DATA
• • •

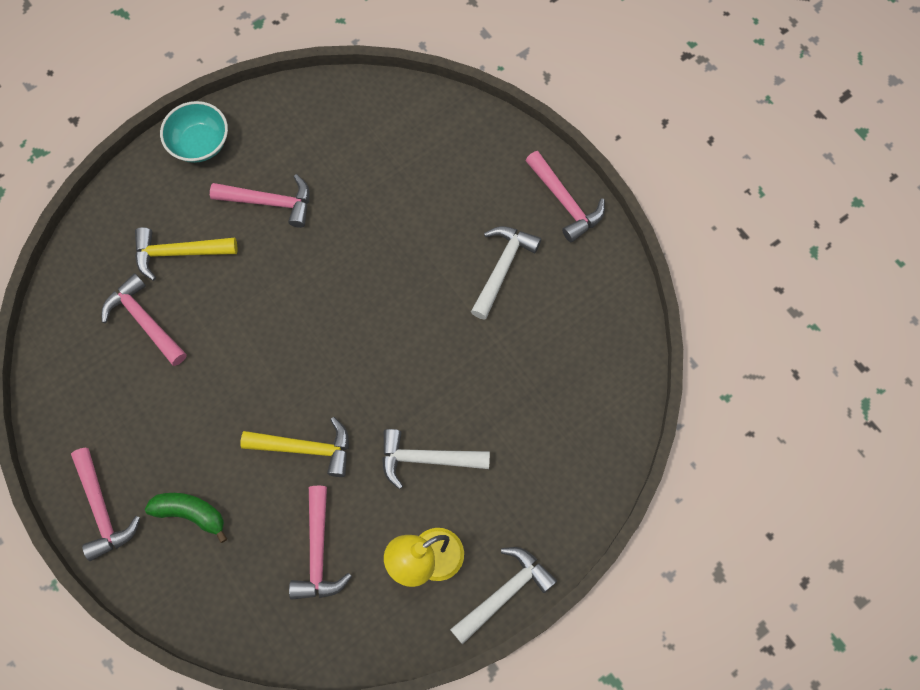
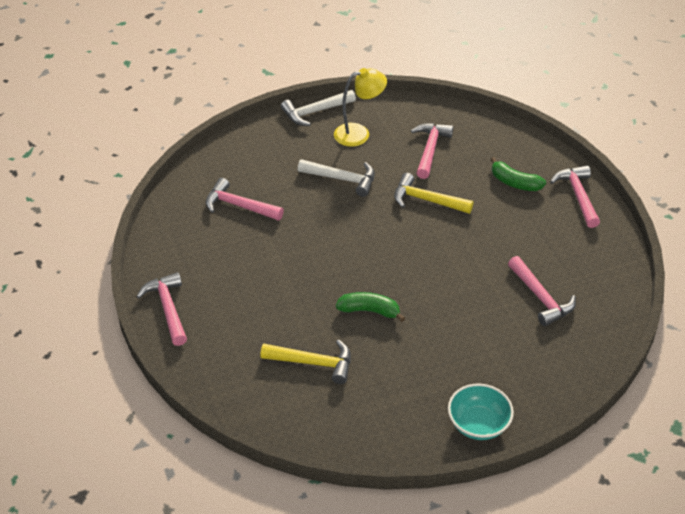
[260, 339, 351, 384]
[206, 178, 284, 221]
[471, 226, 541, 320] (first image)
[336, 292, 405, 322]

• • •

Apart from the pictures, every line above must be repeated exactly.

EXERCISE ANSWER
[260, 339, 351, 384]
[206, 178, 284, 221]
[471, 226, 541, 320] (first image)
[336, 292, 405, 322]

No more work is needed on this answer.